The task requires restating, word for word, the lines of the entries below from the one containing "brown cross at" through the final one, both included.

** Provided information follows **

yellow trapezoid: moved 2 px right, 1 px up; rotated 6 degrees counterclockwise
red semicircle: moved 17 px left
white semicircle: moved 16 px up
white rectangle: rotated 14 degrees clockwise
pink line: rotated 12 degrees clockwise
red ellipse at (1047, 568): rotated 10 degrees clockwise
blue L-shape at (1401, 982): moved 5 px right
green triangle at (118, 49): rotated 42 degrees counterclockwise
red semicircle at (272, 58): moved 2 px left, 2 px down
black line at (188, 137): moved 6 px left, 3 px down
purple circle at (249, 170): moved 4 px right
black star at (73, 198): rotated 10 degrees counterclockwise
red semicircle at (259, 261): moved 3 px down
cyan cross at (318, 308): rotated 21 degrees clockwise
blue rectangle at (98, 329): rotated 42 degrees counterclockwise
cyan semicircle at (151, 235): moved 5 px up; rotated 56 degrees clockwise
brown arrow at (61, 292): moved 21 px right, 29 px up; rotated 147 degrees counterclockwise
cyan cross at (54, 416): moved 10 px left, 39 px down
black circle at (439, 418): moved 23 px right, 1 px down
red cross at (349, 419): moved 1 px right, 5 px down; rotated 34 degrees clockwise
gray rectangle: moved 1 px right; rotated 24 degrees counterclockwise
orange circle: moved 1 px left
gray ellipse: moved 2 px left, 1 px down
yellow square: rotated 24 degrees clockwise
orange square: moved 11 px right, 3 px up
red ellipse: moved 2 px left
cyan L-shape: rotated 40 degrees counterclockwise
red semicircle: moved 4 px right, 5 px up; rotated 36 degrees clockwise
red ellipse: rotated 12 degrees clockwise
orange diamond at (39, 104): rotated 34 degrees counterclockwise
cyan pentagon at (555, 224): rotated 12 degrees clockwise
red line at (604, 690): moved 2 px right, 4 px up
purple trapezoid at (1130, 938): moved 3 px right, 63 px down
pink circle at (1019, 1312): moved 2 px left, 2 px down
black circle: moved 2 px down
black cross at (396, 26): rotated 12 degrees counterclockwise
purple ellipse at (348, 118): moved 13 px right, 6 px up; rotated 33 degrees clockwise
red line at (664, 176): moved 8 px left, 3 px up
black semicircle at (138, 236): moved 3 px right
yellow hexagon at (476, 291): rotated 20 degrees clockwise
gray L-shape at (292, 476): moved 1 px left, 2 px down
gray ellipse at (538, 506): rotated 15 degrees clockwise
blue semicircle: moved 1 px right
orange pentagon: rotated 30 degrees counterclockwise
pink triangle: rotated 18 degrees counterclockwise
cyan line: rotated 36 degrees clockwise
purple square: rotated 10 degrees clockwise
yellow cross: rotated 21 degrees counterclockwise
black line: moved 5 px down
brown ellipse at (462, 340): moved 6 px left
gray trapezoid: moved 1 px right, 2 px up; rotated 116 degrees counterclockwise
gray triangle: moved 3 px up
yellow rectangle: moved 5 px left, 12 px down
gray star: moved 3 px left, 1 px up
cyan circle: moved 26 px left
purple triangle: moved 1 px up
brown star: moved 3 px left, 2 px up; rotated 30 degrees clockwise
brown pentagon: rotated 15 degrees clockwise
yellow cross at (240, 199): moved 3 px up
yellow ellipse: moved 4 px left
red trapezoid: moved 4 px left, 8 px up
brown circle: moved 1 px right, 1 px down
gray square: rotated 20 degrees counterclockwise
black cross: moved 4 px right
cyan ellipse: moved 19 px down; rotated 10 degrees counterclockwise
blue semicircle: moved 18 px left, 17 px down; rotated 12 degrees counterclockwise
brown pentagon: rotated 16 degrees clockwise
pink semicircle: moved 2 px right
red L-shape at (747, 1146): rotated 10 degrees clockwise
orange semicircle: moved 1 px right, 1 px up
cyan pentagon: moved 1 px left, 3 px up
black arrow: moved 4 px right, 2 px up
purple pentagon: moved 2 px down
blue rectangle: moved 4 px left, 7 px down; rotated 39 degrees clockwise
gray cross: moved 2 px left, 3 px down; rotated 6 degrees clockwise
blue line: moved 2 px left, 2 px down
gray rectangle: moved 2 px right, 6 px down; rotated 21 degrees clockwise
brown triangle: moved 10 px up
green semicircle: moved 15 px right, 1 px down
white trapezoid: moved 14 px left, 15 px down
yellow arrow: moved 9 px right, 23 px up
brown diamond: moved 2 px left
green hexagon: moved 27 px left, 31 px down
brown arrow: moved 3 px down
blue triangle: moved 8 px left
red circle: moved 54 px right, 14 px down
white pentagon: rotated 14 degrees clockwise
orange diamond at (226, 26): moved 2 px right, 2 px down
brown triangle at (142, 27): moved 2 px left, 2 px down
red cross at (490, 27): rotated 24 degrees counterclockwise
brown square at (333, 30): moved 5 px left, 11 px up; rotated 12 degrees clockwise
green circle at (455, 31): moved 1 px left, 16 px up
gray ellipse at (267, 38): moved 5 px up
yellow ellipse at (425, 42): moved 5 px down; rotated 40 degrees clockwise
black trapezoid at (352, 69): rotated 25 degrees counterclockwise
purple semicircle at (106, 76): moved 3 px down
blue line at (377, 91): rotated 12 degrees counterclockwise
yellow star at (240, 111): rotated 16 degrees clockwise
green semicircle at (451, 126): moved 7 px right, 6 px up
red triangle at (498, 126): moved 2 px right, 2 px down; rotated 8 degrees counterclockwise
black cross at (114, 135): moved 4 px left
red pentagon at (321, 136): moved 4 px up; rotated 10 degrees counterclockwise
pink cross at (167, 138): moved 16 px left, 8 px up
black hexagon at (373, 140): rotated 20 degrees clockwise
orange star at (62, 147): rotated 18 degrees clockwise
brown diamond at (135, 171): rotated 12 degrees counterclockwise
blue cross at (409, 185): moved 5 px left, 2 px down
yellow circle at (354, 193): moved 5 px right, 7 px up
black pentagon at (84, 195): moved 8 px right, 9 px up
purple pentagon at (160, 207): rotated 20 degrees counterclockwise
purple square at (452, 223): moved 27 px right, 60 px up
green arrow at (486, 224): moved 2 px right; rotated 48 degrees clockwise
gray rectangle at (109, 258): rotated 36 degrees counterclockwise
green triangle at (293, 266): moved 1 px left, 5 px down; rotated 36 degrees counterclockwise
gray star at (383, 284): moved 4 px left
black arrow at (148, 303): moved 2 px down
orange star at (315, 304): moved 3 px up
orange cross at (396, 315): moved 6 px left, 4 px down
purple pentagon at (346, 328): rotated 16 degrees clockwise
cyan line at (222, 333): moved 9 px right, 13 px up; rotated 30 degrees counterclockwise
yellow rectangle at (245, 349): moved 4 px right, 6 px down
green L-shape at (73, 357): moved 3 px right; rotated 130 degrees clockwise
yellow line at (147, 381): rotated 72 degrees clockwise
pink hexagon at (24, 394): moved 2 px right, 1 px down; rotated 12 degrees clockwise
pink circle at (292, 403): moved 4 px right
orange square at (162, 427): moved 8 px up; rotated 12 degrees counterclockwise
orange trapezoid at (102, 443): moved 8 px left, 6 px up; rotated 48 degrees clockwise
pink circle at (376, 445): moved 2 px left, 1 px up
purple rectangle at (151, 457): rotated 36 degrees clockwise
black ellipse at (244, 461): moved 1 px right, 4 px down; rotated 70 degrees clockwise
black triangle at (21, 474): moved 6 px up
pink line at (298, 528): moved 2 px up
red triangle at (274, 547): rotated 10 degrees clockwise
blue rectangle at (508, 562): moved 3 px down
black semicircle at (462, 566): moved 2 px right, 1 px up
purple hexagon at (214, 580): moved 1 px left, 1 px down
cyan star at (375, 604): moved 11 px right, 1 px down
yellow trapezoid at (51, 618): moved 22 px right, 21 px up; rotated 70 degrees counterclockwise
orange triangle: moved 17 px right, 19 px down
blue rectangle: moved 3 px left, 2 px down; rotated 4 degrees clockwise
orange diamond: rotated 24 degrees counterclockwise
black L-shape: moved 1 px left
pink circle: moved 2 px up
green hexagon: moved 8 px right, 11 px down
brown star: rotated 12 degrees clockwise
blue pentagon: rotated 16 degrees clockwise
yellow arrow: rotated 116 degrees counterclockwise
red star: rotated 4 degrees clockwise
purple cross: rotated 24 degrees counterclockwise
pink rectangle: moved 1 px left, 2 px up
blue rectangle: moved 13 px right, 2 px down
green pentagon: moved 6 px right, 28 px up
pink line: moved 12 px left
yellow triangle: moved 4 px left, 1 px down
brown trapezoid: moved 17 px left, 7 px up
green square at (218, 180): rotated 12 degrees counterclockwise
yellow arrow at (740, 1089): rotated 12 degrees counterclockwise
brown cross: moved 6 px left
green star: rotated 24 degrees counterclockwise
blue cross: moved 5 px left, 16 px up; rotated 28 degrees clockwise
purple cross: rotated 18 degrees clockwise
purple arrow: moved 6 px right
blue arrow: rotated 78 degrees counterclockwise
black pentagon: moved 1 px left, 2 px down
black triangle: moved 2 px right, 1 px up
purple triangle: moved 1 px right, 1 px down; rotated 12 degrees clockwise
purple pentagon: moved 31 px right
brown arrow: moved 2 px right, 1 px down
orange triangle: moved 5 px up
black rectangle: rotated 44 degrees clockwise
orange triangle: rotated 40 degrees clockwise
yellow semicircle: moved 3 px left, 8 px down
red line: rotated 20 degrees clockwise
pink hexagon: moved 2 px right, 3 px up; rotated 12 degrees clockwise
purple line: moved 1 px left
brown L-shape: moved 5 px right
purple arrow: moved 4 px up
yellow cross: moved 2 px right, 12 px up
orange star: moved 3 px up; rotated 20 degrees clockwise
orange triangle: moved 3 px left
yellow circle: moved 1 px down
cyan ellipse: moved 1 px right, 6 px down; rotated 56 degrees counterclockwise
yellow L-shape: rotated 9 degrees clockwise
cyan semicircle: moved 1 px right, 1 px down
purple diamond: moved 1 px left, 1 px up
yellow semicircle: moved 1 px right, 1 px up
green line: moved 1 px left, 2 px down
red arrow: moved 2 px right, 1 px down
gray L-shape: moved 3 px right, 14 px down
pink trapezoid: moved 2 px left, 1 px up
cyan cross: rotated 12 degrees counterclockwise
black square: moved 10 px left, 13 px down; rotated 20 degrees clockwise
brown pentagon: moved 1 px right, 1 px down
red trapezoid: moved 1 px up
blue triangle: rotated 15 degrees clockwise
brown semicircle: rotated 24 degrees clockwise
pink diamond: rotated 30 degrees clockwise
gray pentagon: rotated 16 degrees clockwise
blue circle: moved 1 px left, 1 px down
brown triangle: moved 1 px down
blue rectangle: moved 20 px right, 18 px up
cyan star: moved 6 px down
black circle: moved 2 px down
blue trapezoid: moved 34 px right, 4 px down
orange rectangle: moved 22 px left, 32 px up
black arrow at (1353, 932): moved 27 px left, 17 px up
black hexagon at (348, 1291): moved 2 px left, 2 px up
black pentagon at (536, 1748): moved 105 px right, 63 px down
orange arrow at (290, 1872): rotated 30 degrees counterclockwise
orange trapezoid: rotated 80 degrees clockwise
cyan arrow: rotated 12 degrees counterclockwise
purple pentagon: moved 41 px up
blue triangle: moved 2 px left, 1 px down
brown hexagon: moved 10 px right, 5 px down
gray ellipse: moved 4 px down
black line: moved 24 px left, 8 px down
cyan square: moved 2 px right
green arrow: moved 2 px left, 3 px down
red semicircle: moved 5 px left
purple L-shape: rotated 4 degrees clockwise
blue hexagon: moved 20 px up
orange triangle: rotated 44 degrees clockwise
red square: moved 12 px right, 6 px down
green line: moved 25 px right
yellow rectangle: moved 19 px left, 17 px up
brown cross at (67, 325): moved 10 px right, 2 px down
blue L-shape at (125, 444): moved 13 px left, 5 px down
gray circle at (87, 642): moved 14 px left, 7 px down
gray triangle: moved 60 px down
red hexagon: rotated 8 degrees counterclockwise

** End of Provided information **

## Result below:
brown cross at (67, 325): moved 10 px right, 2 px down
blue L-shape at (125, 444): moved 13 px left, 5 px down
gray circle at (87, 642): moved 14 px left, 7 px down
gray triangle: moved 60 px down
red hexagon: rotated 8 degrees counterclockwise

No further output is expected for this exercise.